▶ Exercise aim
What is the number of lines in the entries that include the word "SENS"? Respond with the number only.

*** Task input ***

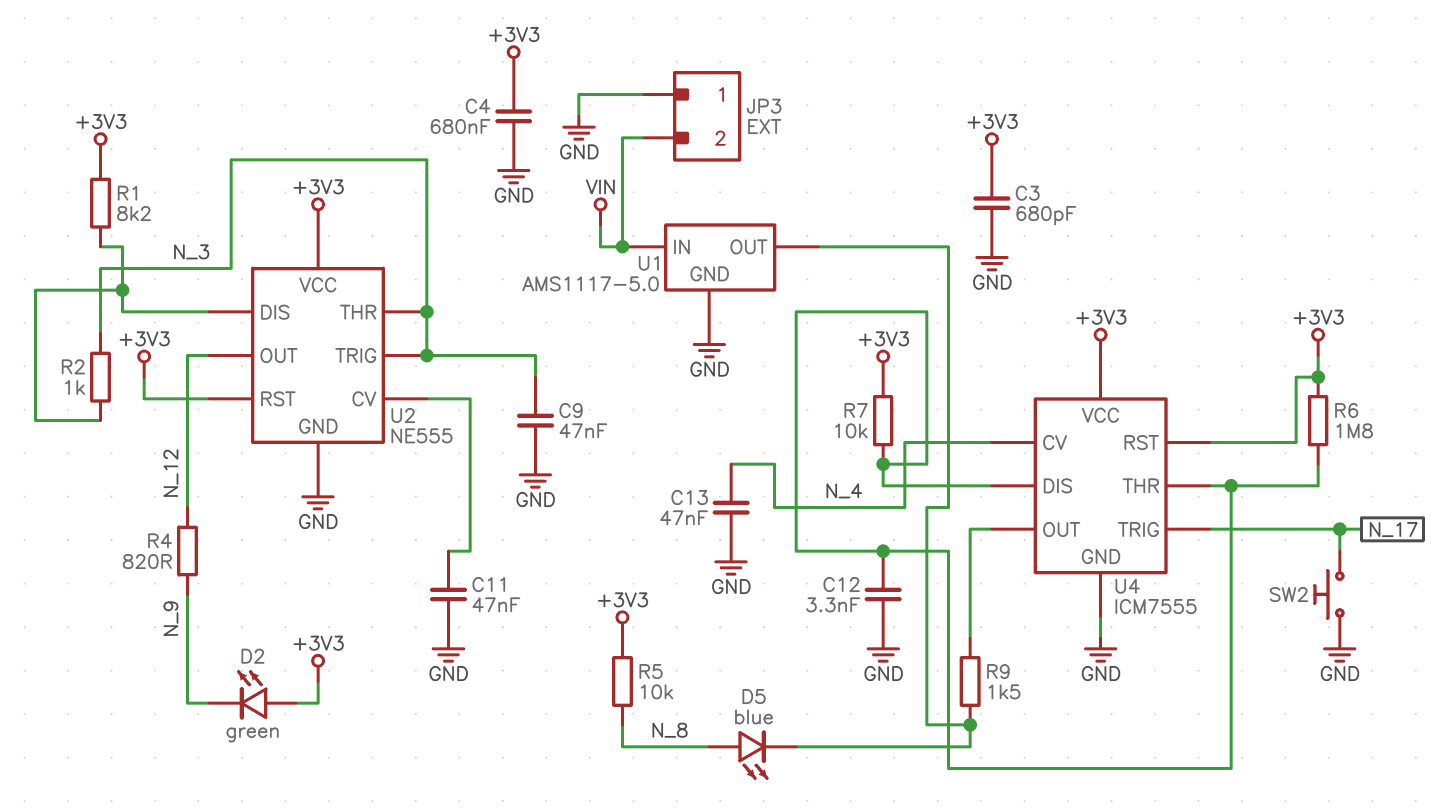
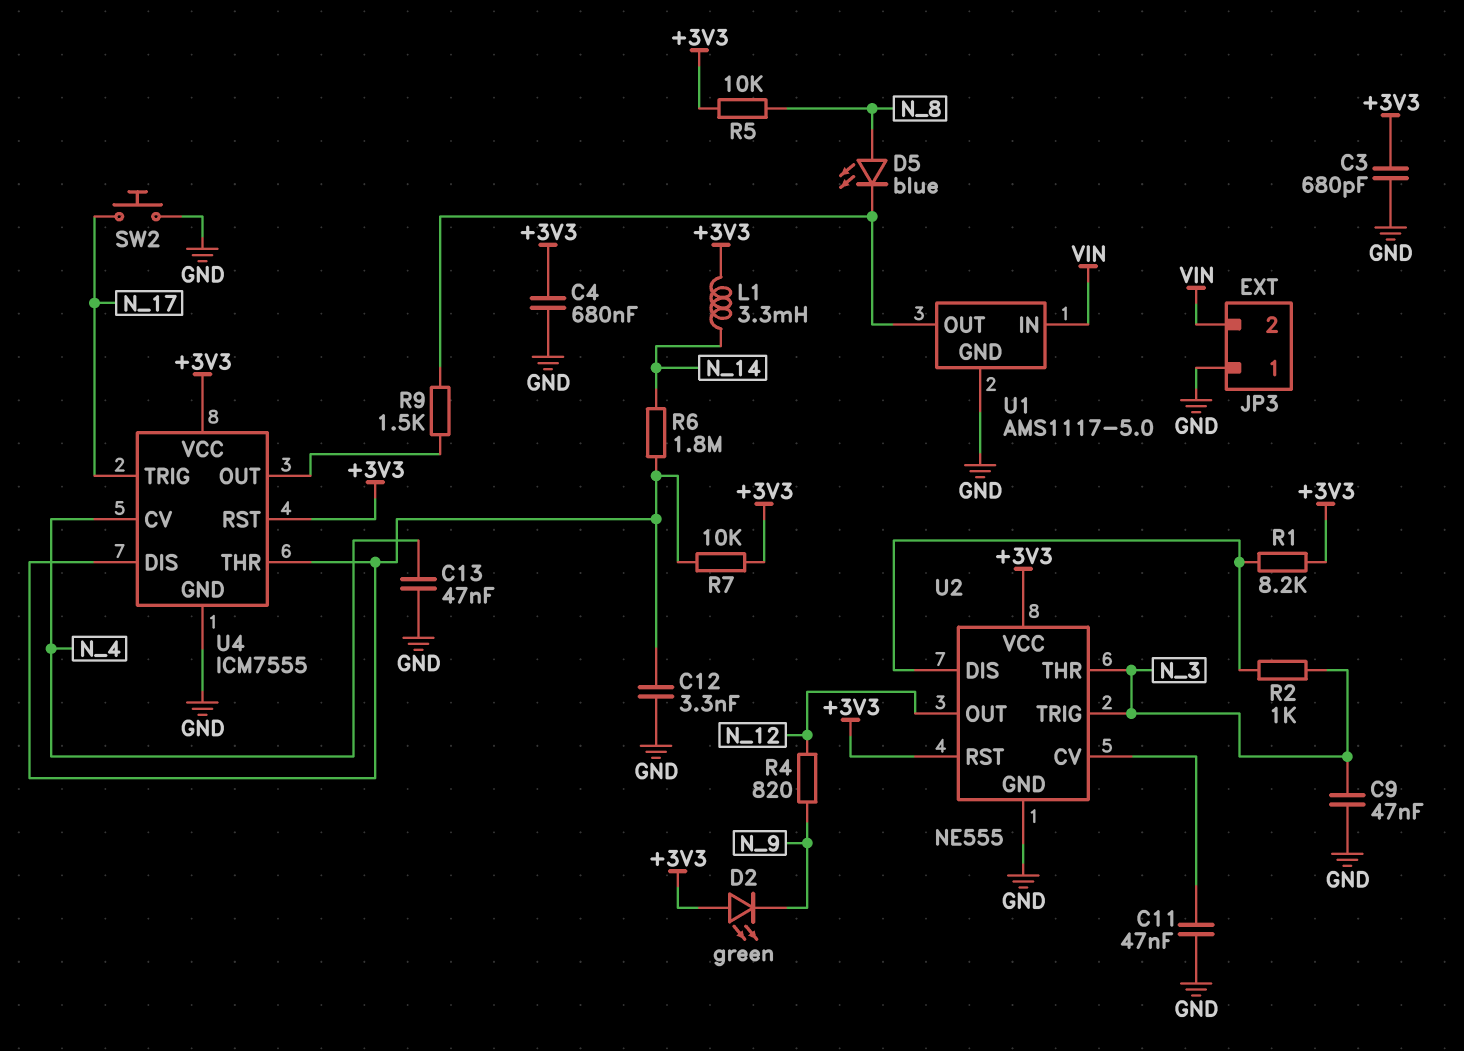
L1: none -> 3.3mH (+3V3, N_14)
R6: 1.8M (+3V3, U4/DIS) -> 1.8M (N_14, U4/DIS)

*** End of Task input ***
*** Task input ***

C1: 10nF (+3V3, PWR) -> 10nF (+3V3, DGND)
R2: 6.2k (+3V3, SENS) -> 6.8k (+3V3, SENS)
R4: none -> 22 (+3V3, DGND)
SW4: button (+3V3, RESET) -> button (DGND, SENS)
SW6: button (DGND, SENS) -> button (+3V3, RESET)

*** End of Task input ***
*** Task input ***

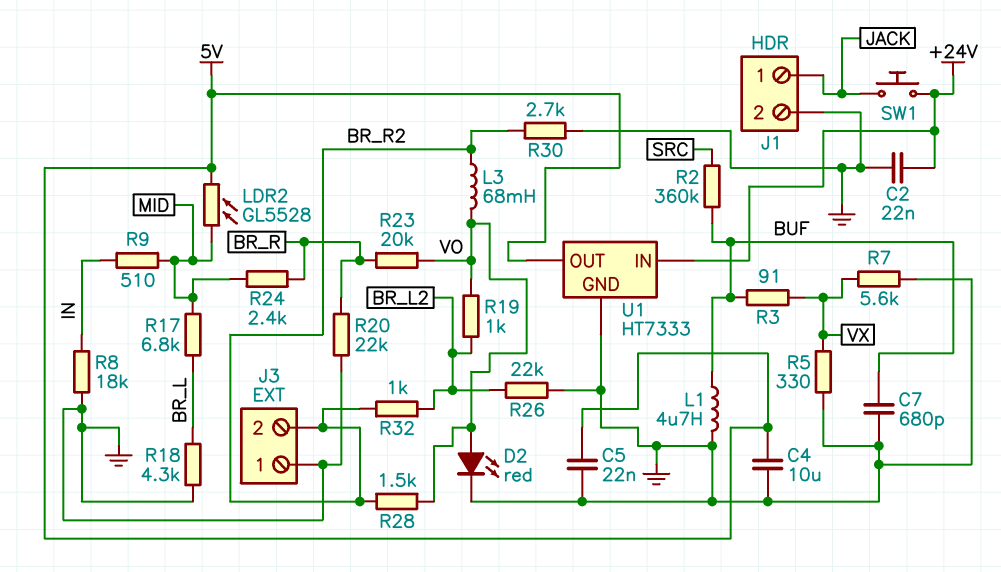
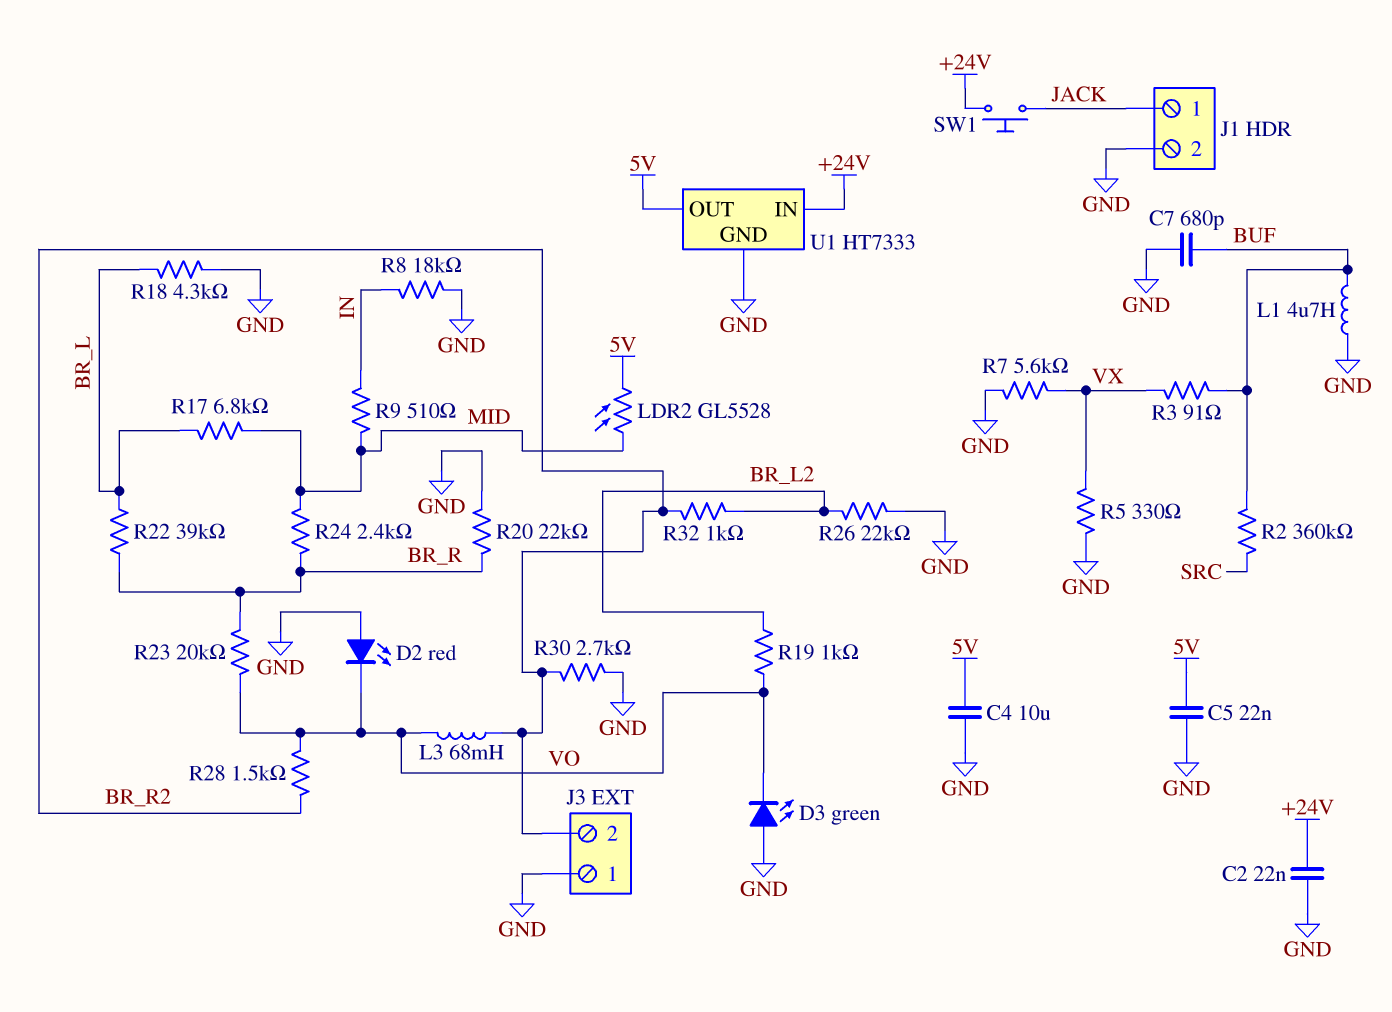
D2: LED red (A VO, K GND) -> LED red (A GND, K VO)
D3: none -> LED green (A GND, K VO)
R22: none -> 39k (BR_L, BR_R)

*** End of Task input ***

▶ Expected answer
3